*** The data Section Begins ***

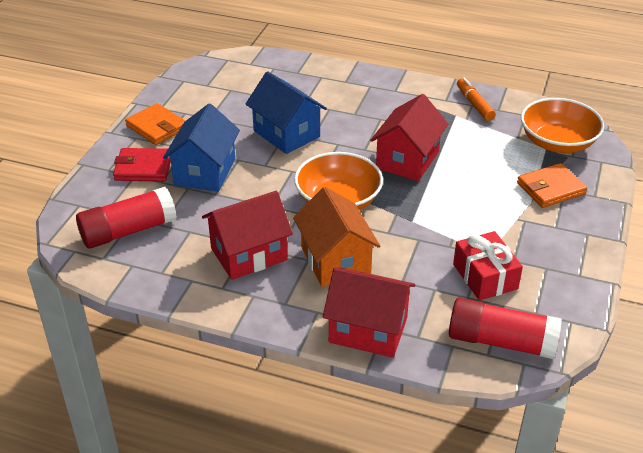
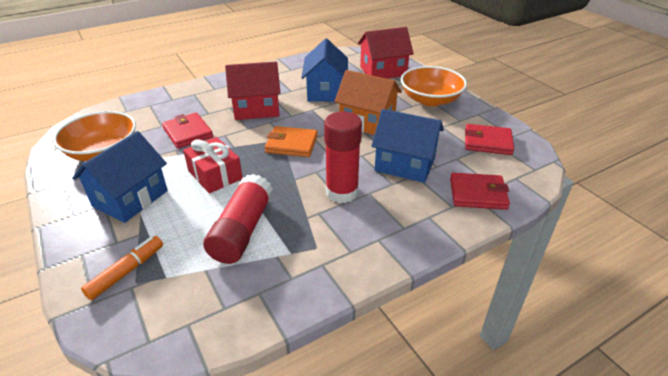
blue house: 2 -> 3
orange wallet: 2 -> 1
red house: 3 -> 2
red wallet: 1 -> 3

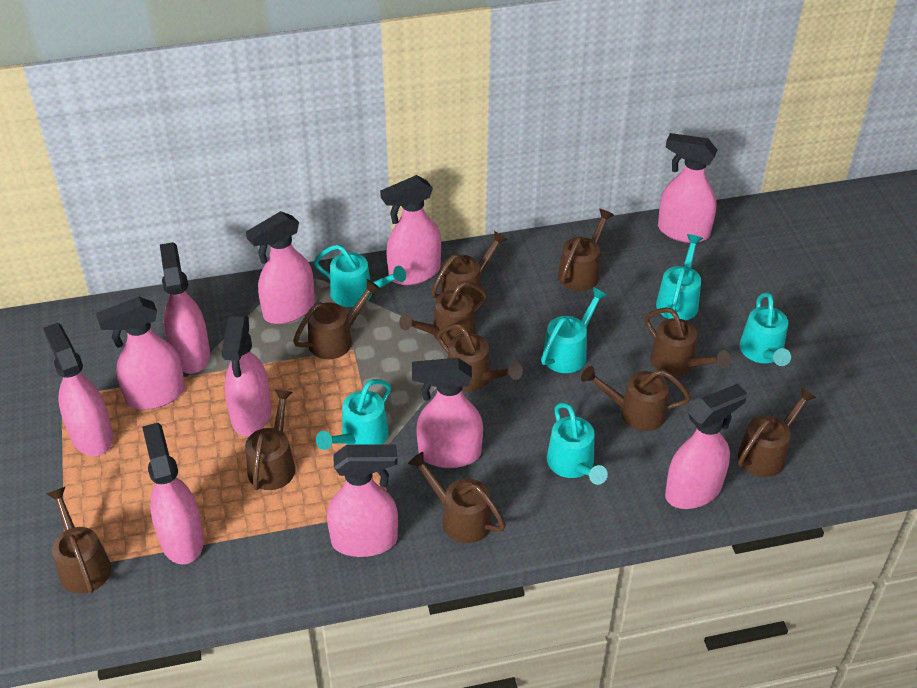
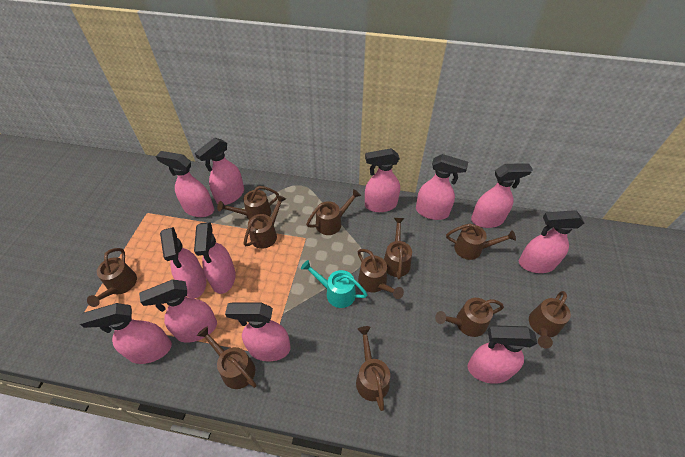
pink spray bottle: 11 -> 12
turquoise watering can: 6 -> 1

*** The data Section Ends ***

Without the pictures, copy out each entry exactly as it stands.

### The completed task
blue house: 2 -> 3
orange wallet: 2 -> 1
red house: 3 -> 2
red wallet: 1 -> 3

pink spray bottle: 11 -> 12
turquoise watering can: 6 -> 1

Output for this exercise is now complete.